Please pick out each row that contains the word "cyan" and copy it in full. Matching is case-sensitive.

— START OF Stored records —

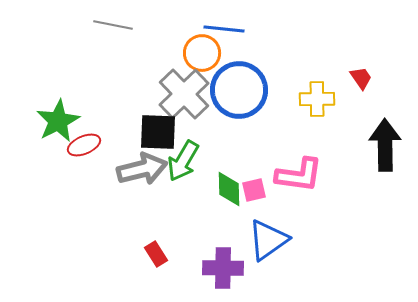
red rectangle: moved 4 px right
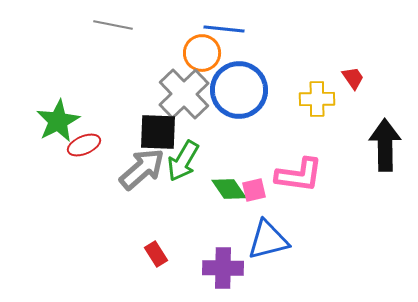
red trapezoid: moved 8 px left
gray arrow: rotated 27 degrees counterclockwise
green diamond: rotated 33 degrees counterclockwise
blue triangle: rotated 21 degrees clockwise
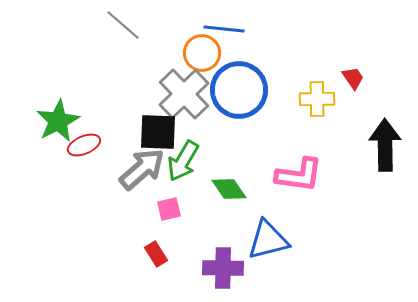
gray line: moved 10 px right; rotated 30 degrees clockwise
pink square: moved 85 px left, 19 px down
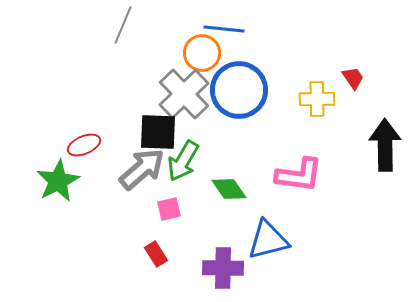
gray line: rotated 72 degrees clockwise
green star: moved 60 px down
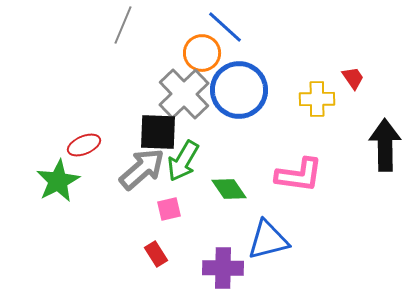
blue line: moved 1 px right, 2 px up; rotated 36 degrees clockwise
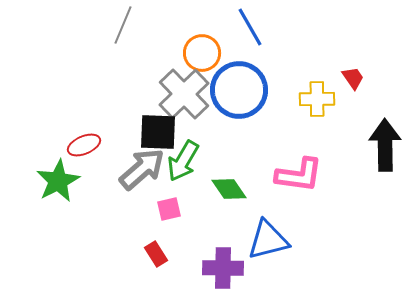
blue line: moved 25 px right; rotated 18 degrees clockwise
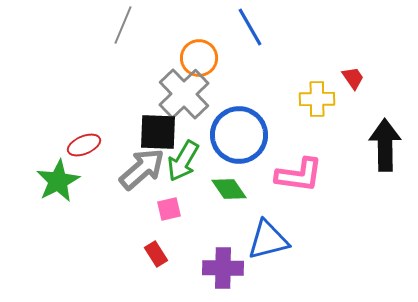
orange circle: moved 3 px left, 5 px down
blue circle: moved 45 px down
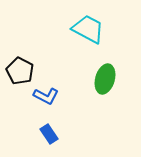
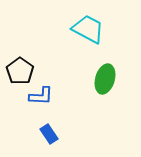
black pentagon: rotated 8 degrees clockwise
blue L-shape: moved 5 px left; rotated 25 degrees counterclockwise
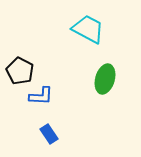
black pentagon: rotated 8 degrees counterclockwise
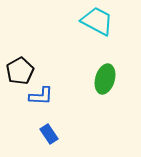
cyan trapezoid: moved 9 px right, 8 px up
black pentagon: rotated 16 degrees clockwise
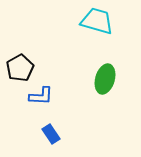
cyan trapezoid: rotated 12 degrees counterclockwise
black pentagon: moved 3 px up
blue rectangle: moved 2 px right
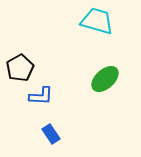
green ellipse: rotated 32 degrees clockwise
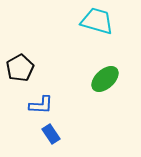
blue L-shape: moved 9 px down
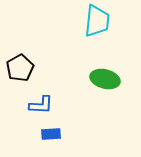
cyan trapezoid: rotated 80 degrees clockwise
green ellipse: rotated 56 degrees clockwise
blue rectangle: rotated 60 degrees counterclockwise
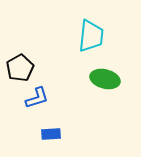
cyan trapezoid: moved 6 px left, 15 px down
blue L-shape: moved 4 px left, 7 px up; rotated 20 degrees counterclockwise
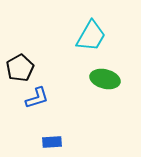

— END OF Stored records —

[Exercise result]
cyan trapezoid: moved 9 px right, 8 px up
cyan trapezoid: rotated 12 degrees counterclockwise
cyan trapezoid: rotated 80 degrees clockwise
cyan trapezoid: moved 6 px left, 15 px down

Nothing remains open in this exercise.